→ **Exercise instructions**
Exactly the lines below from the one with "(488, 415) = (486, 323): yellow" up to and including the one with "(658, 335) = (686, 325): pink" make up the answer, with nothing else added.

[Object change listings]
== Segment start ==

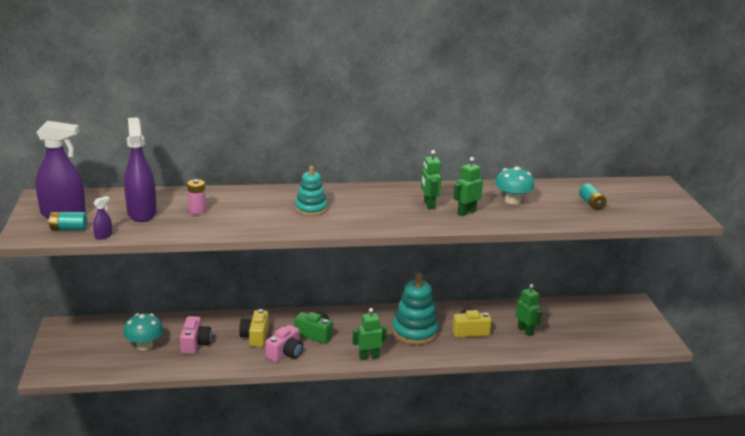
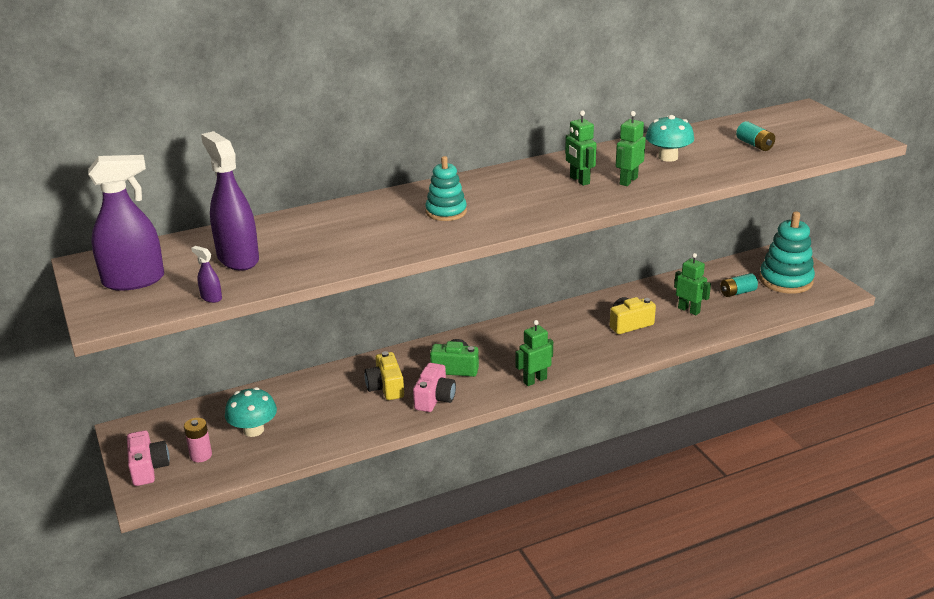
camera: 15 degrees left, 5 degrees up
(68, 229) = (157, 298): turquoise battery -> turquoise battery (737, 292)
(103, 236) = (211, 298): purple spray bottle -> purple spray bottle turned 75 degrees counterclockwise
(195, 343) = (316, 413): pink camera -> pink camera (148, 468)
(197, 211) = (307, 242): pink battery -> pink battery (201, 455)
(415, 332) = (569, 339): turquoise stacking toy -> turquoise stacking toy (785, 280)

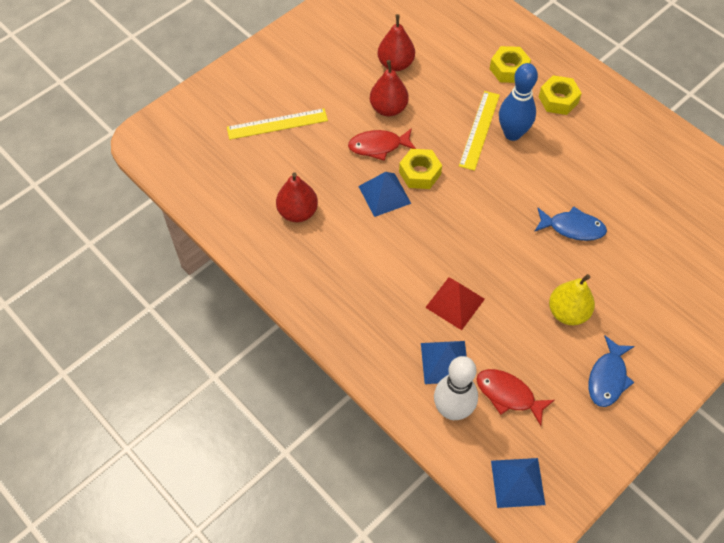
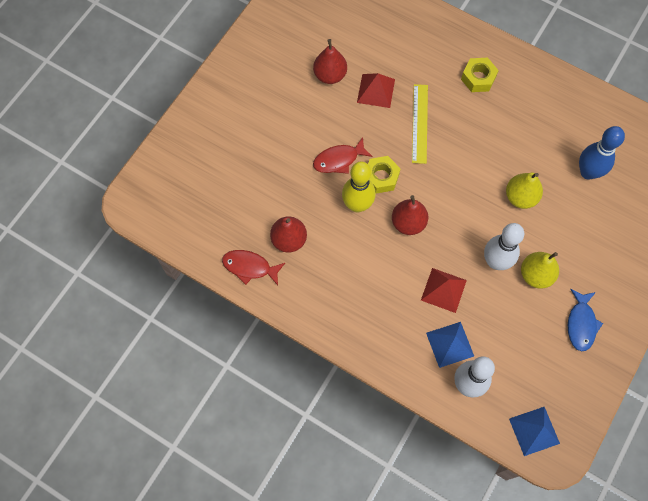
camera: 15 degrees left, 10 degrees up
(277, 124) = (244, 159): yellow ruler -> none
(384, 194) = (357, 205): blue pyramid -> yellow bowling pin
(388, 108) = (336, 121): red pear -> red pear (408, 223)
(440, 88) = (376, 91): none -> red pyramid
(508, 395) = (508, 359): red fish -> red fish (250, 267)
(509, 69) = (429, 58): yellow nut -> none
(512, 133) = (448, 120): blue bowling pin -> blue bowling pin (588, 172)
(524, 287) = (495, 262): none -> white bowling pin
(572, 228) = (520, 197): blue fish -> yellow pear

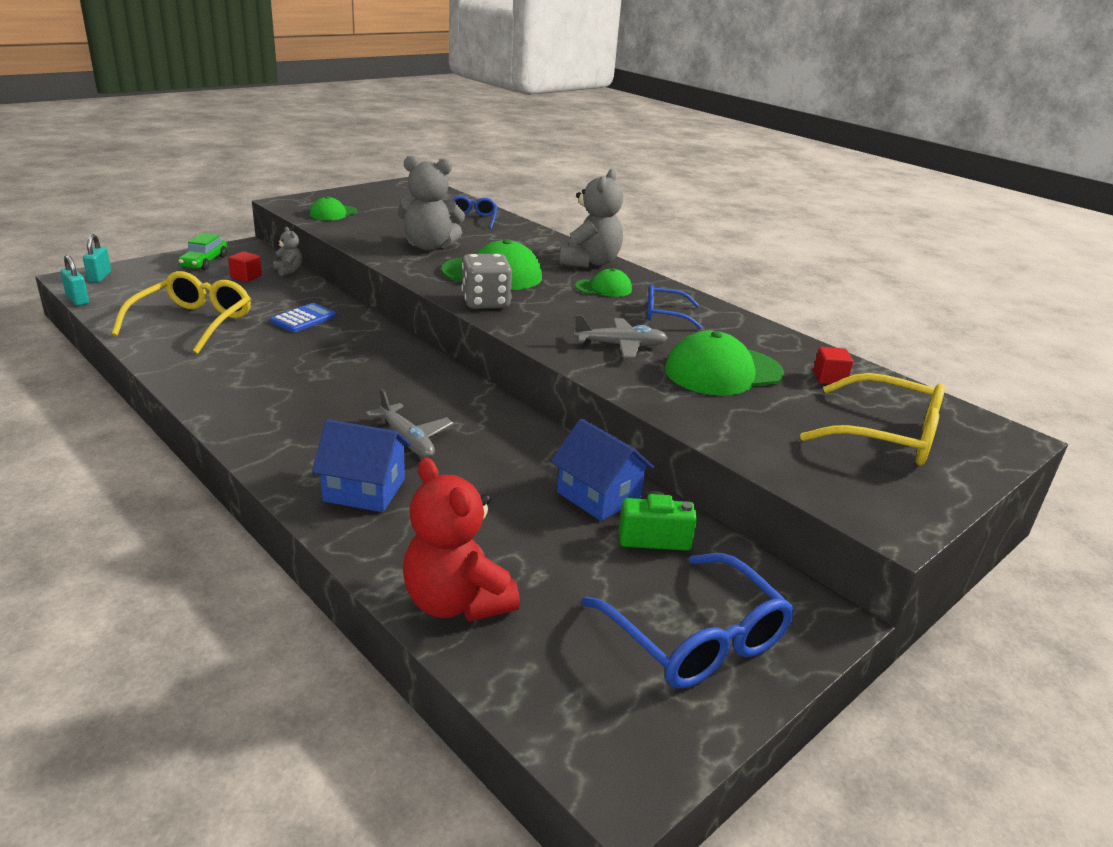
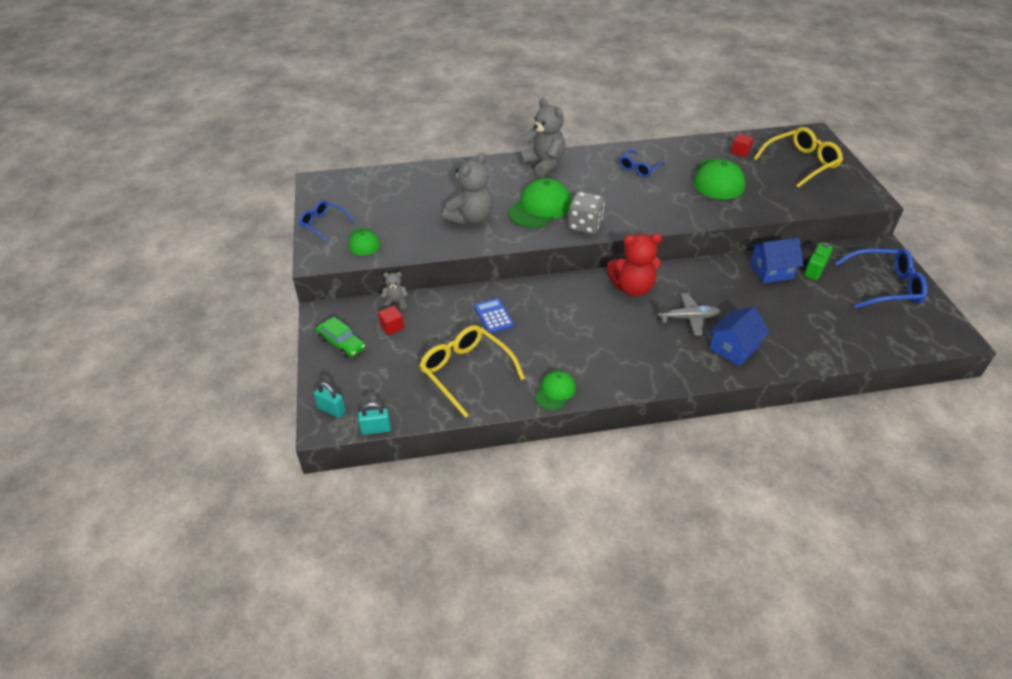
camera: 55 degrees left, 15 degrees up
(456, 602) = (841, 345): red teddy bear -> red teddy bear (632, 288)
(471, 219) = (426, 182): blue glasses -> blue glasses (323, 224)
(603, 288) = (588, 174): green cap -> green cap (555, 391)
(621, 346) = (672, 199): grey plane -> none

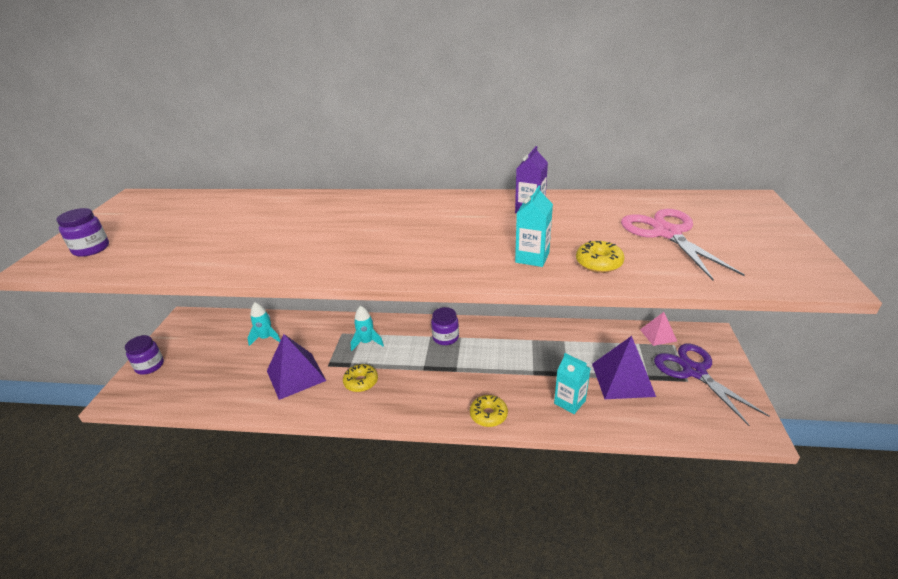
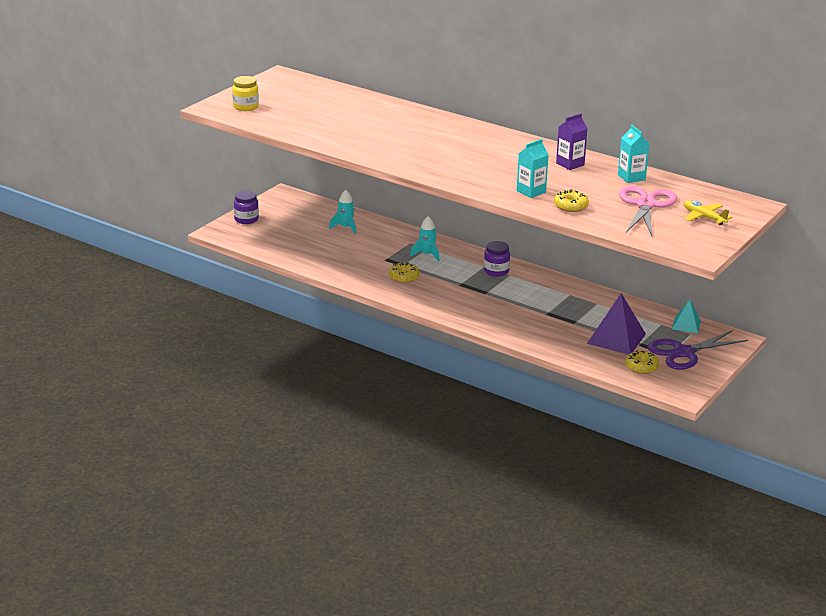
camera: 25 degrees right, 5 degrees down
(91, 249) = (245, 107): purple jar -> yellow jar
(296, 375) = (356, 258): purple pyramid -> none
(488, 415) = (486, 323): yellow donut -> yellow donut (641, 367)
(569, 402) = (557, 336): turquoise carton -> turquoise carton (631, 177)
(658, 335) = (686, 325): pink pyramid -> turquoise pyramid
(694, 371) = (684, 352): purple scissors -> purple scissors turned 120 degrees counterclockwise
(741, 229) = (704, 217): none -> yellow plane

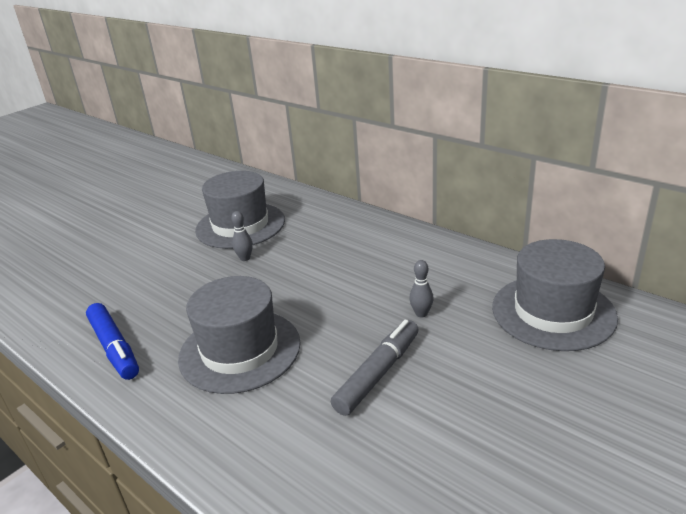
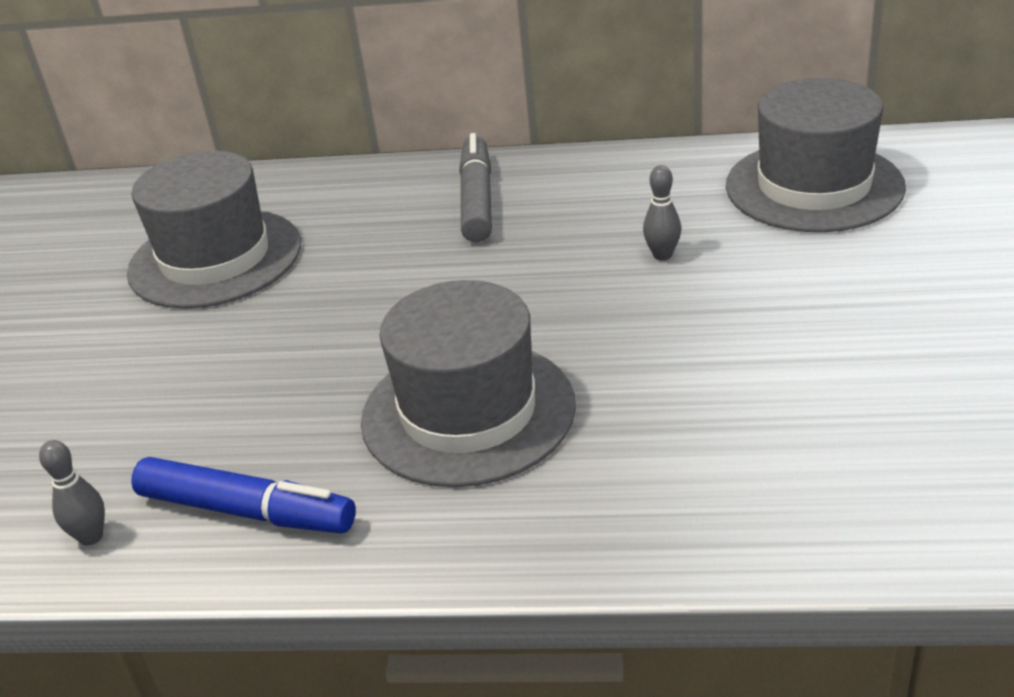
camera: 35 degrees left, 5 degrees up
(245, 258) = (295, 298): grey bowling pin -> grey bowling pin (91, 537)
(378, 373) = (699, 344): grey marker -> grey marker (477, 199)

== Segment end ==

→ **Solution below**
(488, 415) = (486, 323): yellow donut -> yellow donut (641, 367)
(569, 402) = (557, 336): turquoise carton -> turquoise carton (631, 177)
(658, 335) = (686, 325): pink pyramid -> turquoise pyramid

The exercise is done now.